* RECORDS FOR THE TASK:

#####

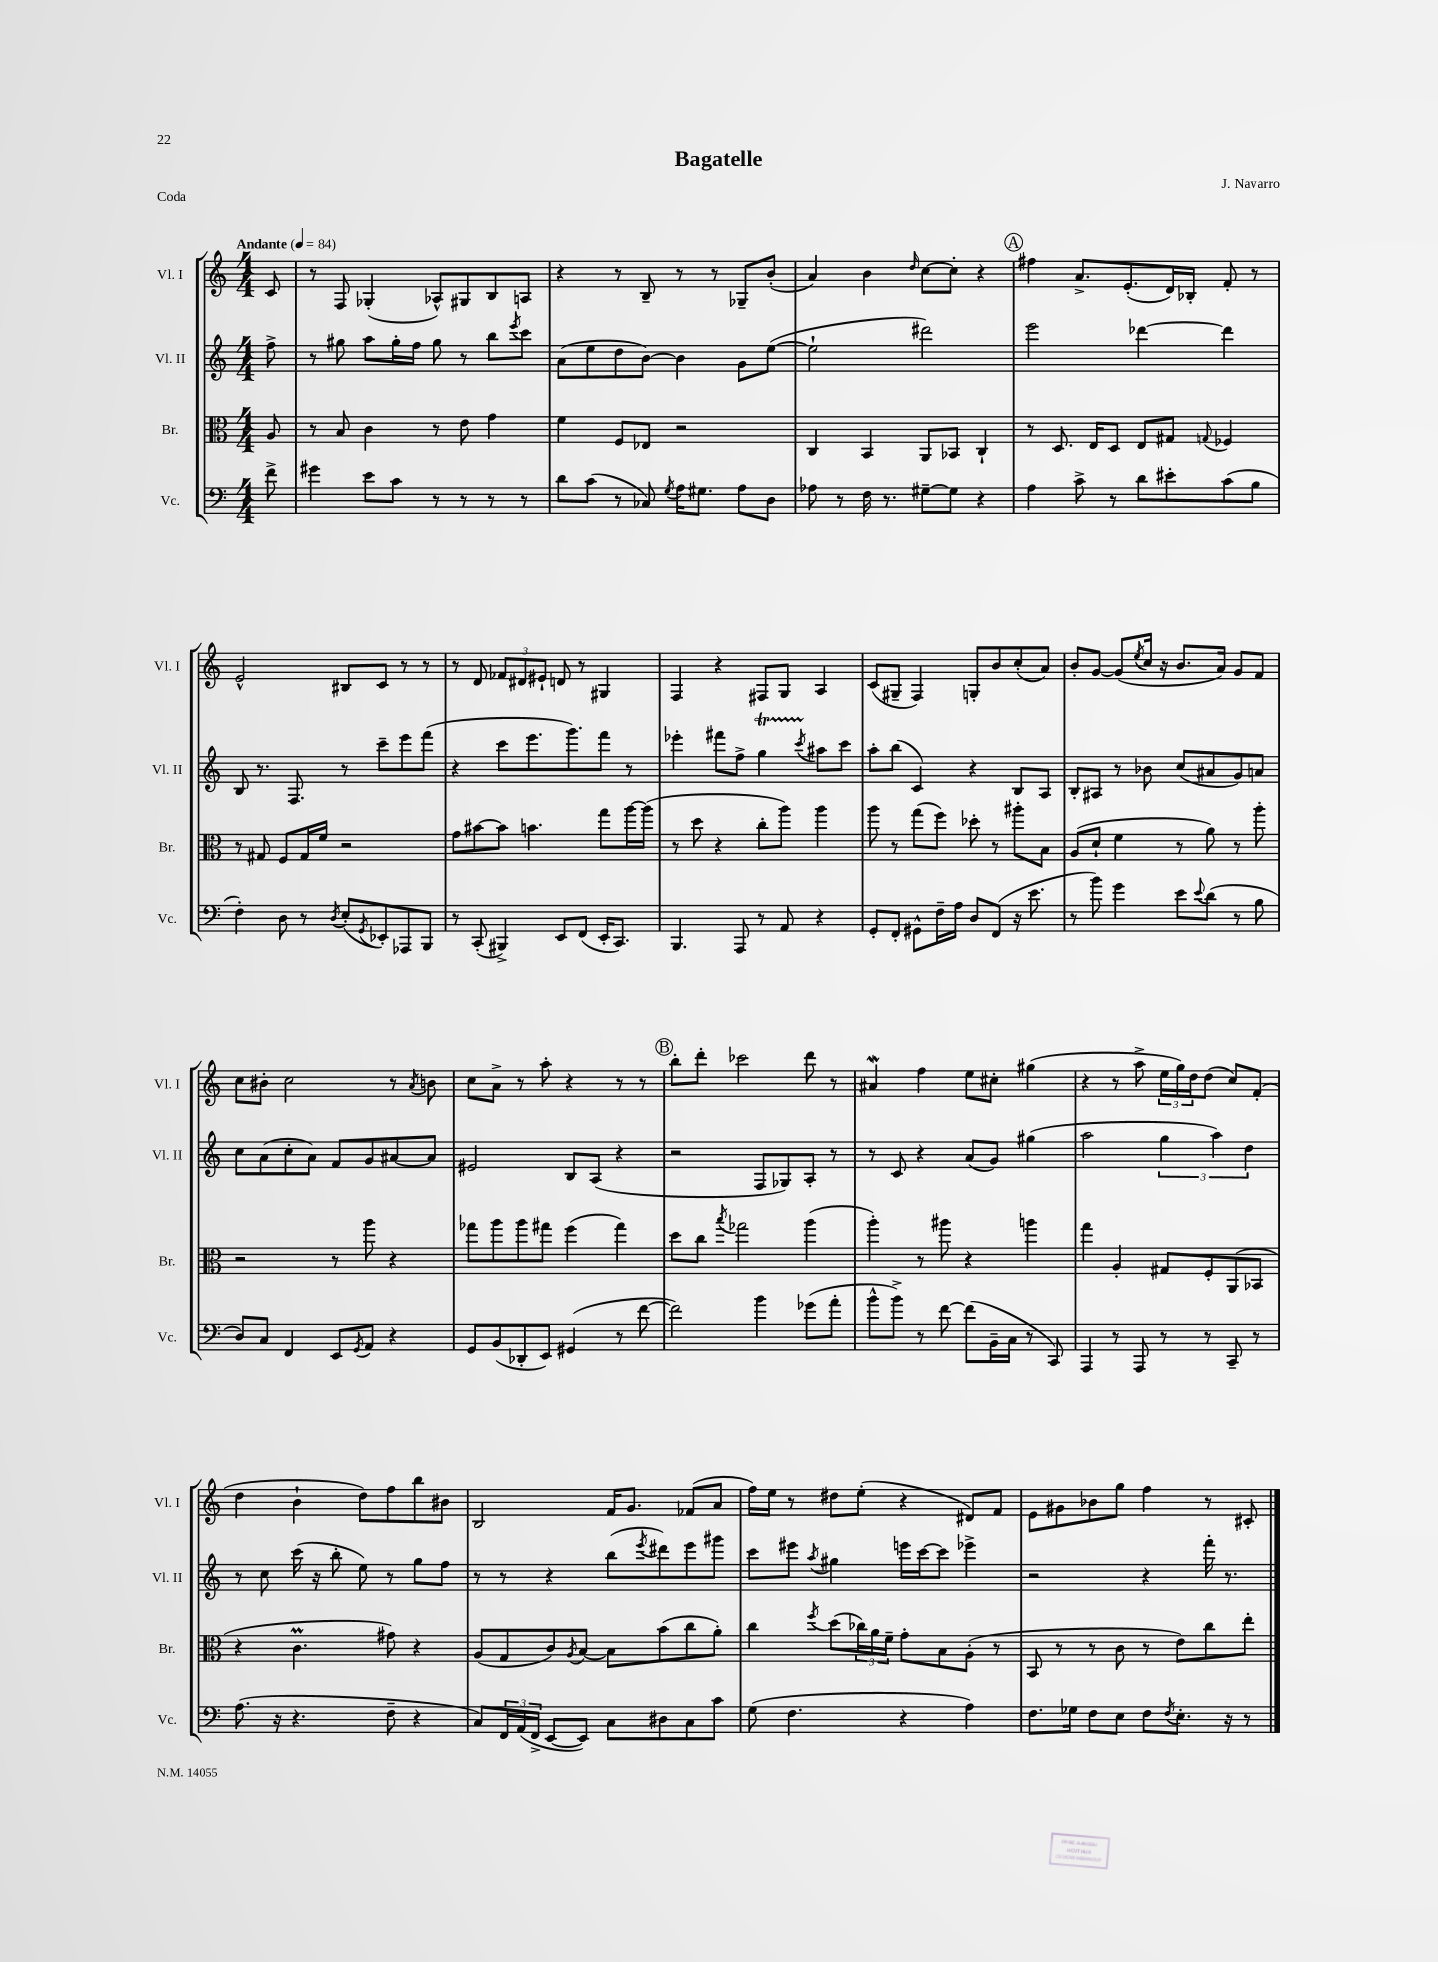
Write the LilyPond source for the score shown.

#####

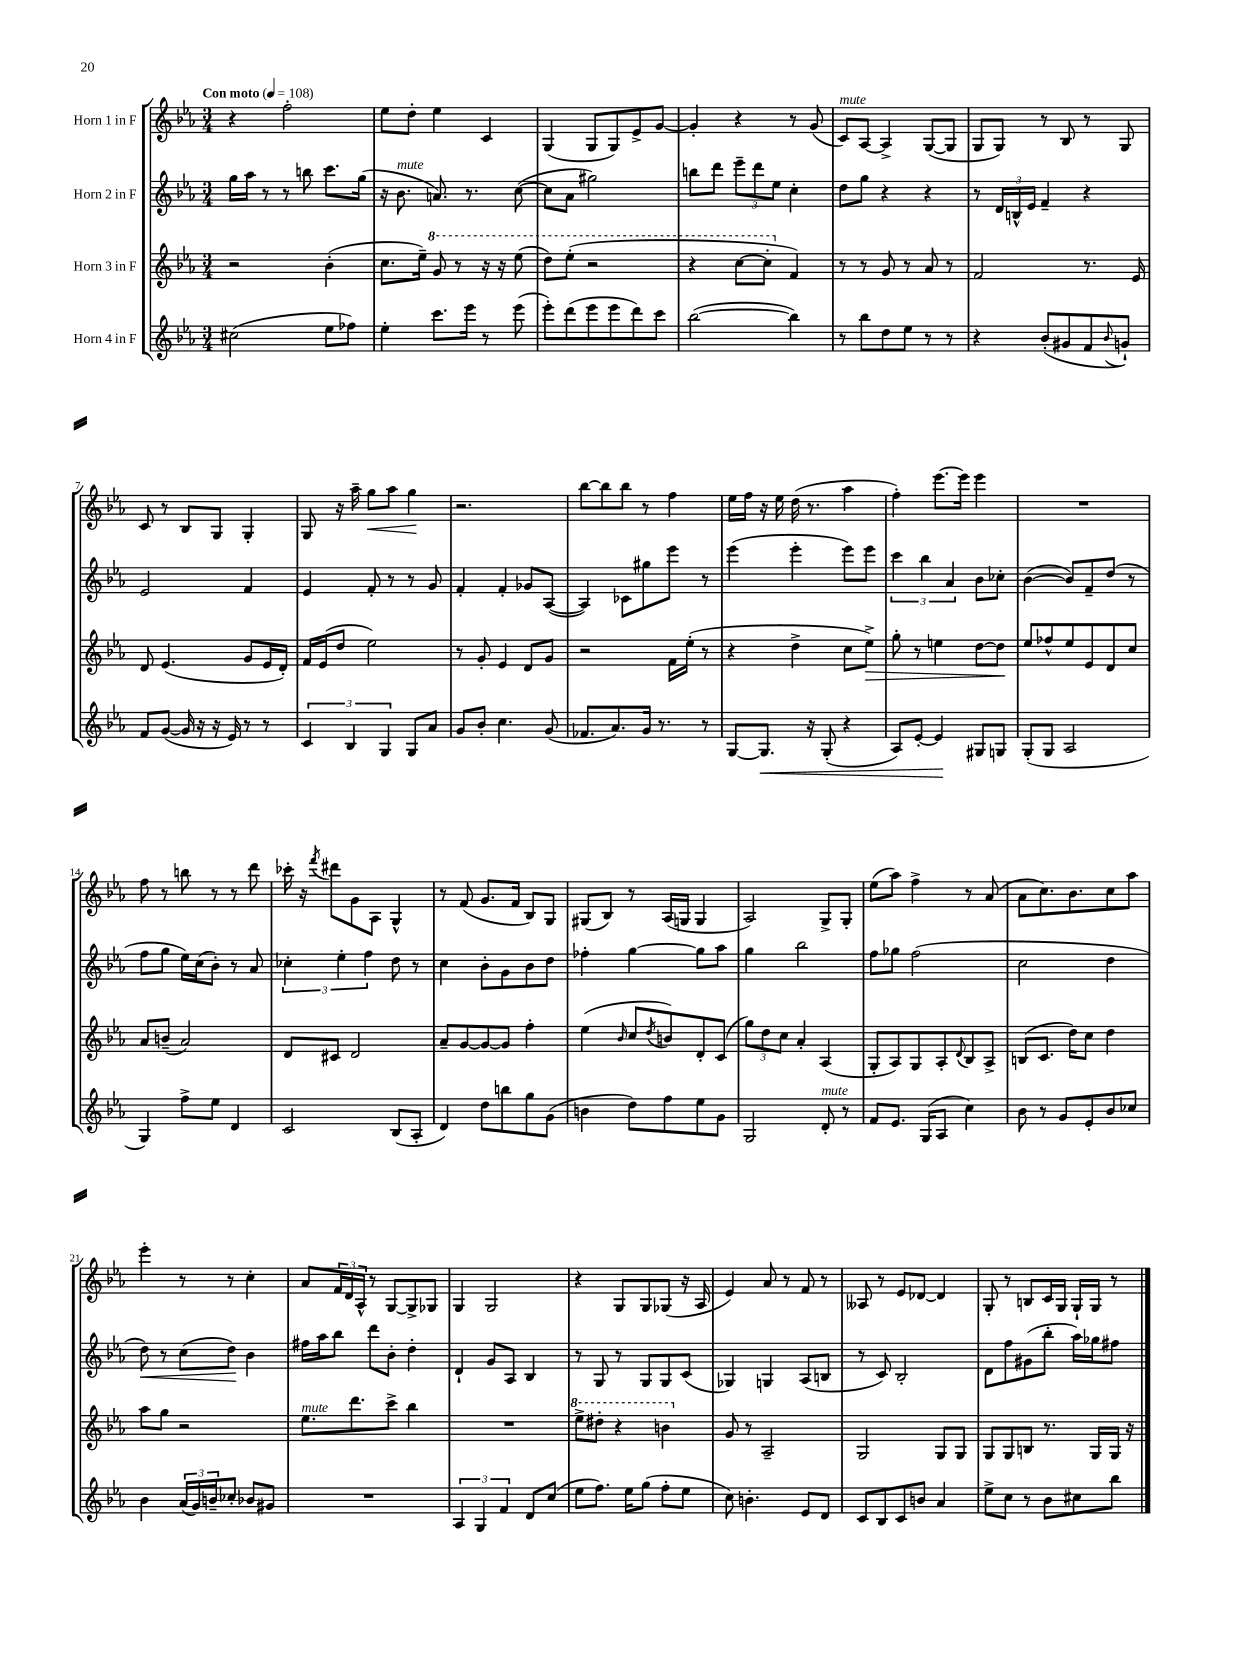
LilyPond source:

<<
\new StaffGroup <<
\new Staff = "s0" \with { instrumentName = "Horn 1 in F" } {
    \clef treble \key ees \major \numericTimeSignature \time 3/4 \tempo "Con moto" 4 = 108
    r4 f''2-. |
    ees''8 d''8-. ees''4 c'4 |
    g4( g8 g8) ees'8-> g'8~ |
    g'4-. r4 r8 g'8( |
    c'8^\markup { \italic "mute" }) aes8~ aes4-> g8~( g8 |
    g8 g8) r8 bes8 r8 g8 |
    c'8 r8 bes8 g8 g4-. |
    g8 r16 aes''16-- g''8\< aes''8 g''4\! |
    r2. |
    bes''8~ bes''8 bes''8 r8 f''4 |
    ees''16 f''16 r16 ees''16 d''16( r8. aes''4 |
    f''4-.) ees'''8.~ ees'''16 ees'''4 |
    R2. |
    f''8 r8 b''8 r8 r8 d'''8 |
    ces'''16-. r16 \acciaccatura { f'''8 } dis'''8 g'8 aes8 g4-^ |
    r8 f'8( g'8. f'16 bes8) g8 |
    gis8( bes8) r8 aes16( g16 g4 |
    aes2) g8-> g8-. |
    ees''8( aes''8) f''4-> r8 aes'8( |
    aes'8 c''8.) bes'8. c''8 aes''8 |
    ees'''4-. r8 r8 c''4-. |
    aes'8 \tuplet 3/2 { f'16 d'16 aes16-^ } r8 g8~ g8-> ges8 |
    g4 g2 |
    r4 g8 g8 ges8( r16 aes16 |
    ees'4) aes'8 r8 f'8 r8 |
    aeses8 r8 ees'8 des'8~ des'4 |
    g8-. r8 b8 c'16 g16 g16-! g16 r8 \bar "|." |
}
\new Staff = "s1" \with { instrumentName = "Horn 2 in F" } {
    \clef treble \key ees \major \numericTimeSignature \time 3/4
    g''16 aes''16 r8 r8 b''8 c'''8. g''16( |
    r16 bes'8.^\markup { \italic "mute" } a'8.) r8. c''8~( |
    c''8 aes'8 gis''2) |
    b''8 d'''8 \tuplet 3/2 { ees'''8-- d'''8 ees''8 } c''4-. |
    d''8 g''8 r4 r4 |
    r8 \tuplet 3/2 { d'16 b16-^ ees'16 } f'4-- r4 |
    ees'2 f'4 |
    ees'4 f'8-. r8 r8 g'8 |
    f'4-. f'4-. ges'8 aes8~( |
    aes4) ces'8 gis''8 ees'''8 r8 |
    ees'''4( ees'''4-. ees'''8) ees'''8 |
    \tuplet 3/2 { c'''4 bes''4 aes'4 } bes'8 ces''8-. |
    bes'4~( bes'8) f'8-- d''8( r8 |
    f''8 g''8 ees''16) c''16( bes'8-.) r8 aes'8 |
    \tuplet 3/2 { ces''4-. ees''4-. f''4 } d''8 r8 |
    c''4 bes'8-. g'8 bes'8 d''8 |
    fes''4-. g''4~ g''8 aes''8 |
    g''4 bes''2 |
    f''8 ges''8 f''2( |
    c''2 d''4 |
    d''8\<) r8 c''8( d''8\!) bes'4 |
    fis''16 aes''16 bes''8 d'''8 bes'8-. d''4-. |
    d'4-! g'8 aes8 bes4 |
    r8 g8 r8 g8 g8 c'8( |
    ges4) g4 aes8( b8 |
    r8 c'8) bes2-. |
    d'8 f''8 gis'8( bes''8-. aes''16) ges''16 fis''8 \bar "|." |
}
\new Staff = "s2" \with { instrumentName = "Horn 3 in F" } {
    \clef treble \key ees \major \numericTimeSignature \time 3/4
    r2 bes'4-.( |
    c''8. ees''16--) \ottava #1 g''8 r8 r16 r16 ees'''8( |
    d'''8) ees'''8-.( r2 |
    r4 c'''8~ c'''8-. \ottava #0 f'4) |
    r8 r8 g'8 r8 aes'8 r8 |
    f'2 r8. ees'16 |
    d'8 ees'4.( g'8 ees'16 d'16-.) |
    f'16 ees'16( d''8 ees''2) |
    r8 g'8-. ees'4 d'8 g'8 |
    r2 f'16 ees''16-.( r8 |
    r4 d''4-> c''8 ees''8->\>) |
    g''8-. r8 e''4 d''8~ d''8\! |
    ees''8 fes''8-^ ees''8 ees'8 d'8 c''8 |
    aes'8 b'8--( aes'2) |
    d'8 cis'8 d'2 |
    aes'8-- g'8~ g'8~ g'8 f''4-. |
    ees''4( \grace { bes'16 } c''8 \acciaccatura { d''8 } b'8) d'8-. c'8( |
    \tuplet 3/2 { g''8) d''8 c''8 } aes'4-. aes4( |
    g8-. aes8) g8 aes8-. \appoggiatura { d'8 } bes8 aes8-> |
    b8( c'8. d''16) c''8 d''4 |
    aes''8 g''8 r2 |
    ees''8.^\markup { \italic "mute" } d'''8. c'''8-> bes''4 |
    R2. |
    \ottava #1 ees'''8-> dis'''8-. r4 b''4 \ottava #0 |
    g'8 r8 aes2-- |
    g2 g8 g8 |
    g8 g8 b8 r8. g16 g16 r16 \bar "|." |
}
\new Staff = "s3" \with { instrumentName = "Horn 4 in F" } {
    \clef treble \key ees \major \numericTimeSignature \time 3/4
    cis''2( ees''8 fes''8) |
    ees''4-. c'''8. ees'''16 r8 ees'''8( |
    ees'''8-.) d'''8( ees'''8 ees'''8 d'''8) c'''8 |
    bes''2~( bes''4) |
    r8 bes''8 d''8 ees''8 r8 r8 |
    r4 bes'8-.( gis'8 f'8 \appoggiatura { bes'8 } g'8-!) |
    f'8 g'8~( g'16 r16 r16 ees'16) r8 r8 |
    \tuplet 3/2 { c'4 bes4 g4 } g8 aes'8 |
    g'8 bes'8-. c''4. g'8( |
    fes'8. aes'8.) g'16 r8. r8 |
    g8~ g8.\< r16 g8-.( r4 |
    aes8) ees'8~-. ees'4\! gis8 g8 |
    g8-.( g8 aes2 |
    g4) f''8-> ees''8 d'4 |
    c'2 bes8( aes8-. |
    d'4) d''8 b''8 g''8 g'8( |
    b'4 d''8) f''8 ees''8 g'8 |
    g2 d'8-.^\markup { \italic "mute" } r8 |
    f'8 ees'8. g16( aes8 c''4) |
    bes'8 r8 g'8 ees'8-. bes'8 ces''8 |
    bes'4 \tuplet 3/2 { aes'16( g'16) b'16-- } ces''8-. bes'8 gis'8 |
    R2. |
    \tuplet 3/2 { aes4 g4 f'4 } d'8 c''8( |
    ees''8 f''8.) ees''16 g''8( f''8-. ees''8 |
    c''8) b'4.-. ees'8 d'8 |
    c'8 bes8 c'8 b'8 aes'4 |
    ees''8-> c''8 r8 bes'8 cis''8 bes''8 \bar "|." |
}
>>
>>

#####

* DIRECTIONS:
Pick out every line of the material that contains the string "mute", matching case exactly, and copy each of those lines.

* SOLVED EXERCISE:
    c'8^\markup { \italic "mute" }) aes8~ aes4-> g8~( g8 |
    r16 bes'8.^\markup { \italic "mute" } a'8.) r8. c''8~( |
    ees''8.^\markup { \italic "mute" } d'''8. c'''8-> bes''4 |
    g2 d'8-.^\markup { \italic "mute" } r8 |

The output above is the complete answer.